** Opening DATA block **

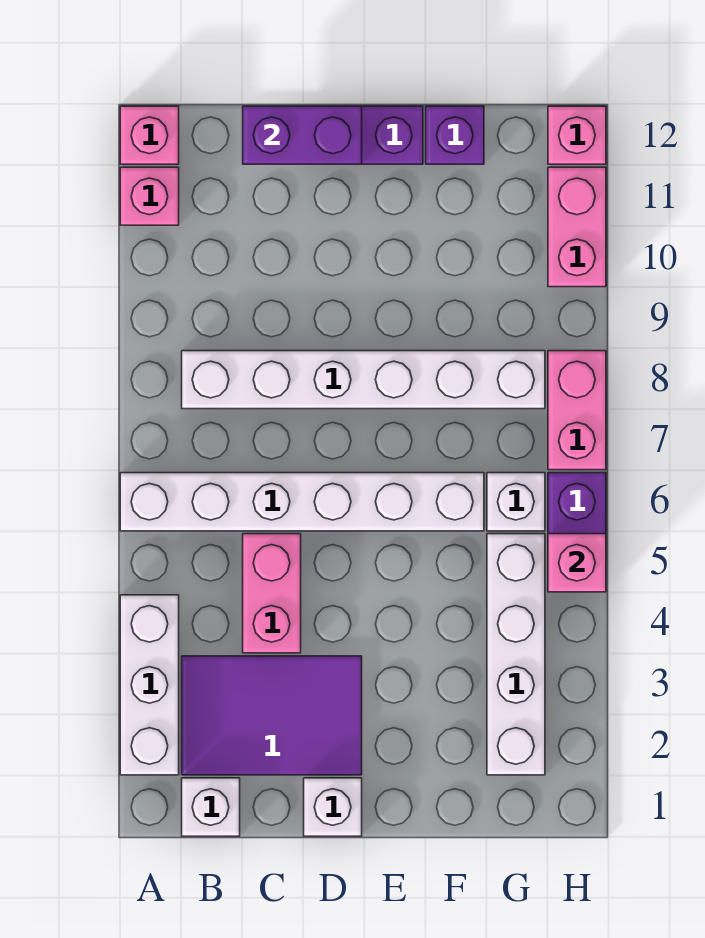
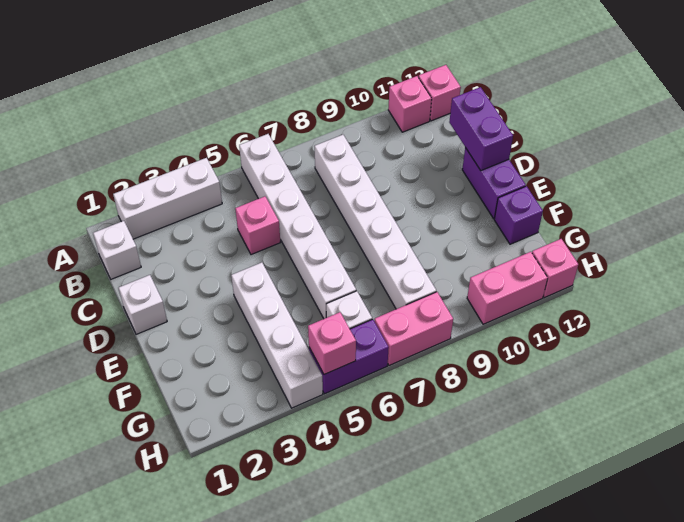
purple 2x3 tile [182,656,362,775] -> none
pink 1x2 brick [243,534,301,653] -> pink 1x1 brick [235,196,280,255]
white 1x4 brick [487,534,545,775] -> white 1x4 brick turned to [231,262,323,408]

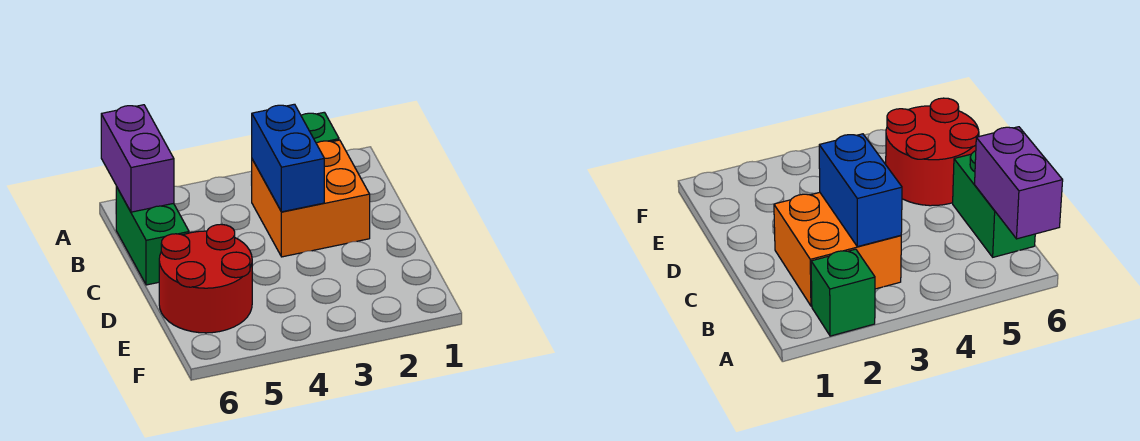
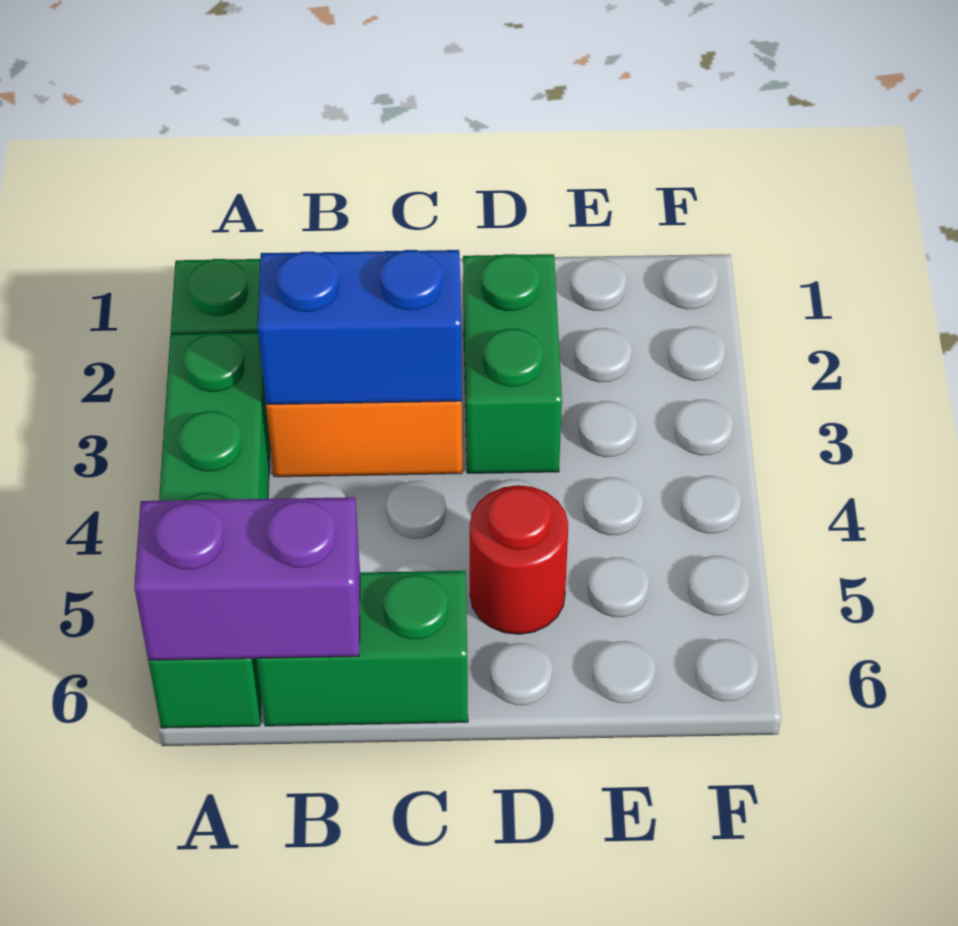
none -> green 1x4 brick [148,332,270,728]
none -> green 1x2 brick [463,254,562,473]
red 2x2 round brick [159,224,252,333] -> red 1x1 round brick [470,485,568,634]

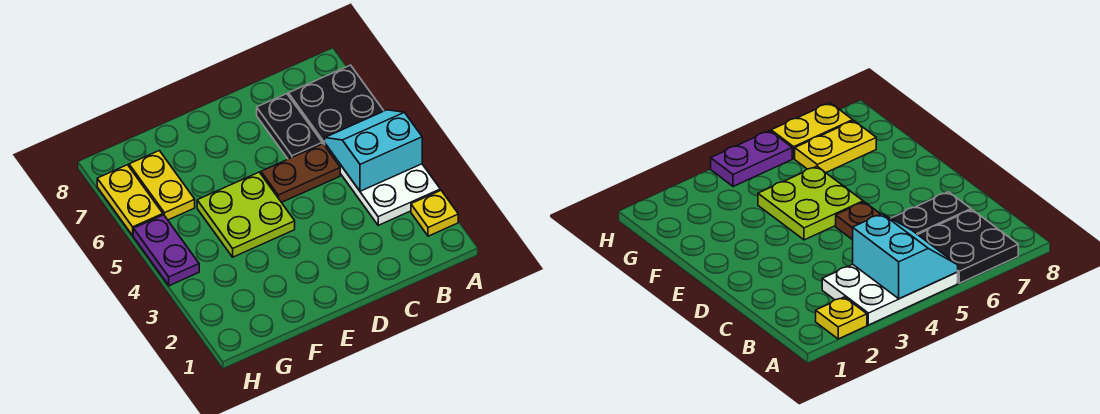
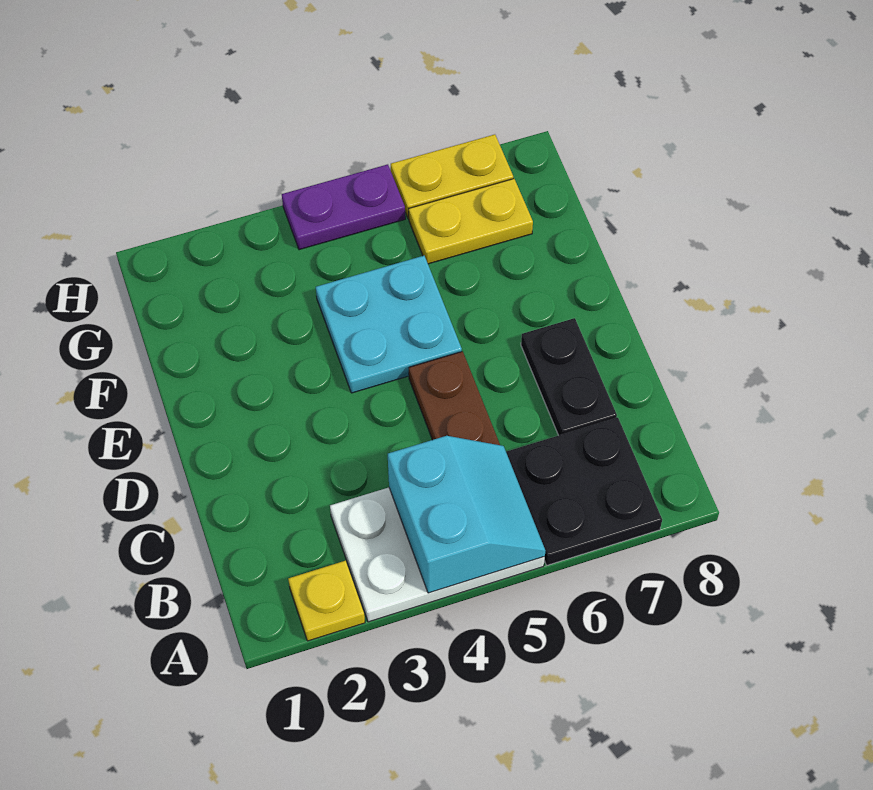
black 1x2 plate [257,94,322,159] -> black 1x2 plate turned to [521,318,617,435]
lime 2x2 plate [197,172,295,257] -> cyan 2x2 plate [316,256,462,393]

** Closing DATA block **

WORK ITEM: Every line from the one containing "none -> green 1x4 brick [148,332,270,728]" to the final line of the records must be transcribed exactly, both ends included, with the pictures left out.

YOUR SOLUTION:
none -> green 1x4 brick [148,332,270,728]
none -> green 1x2 brick [463,254,562,473]
red 2x2 round brick [159,224,252,333] -> red 1x1 round brick [470,485,568,634]

black 1x2 plate [257,94,322,159] -> black 1x2 plate turned to [521,318,617,435]
lime 2x2 plate [197,172,295,257] -> cyan 2x2 plate [316,256,462,393]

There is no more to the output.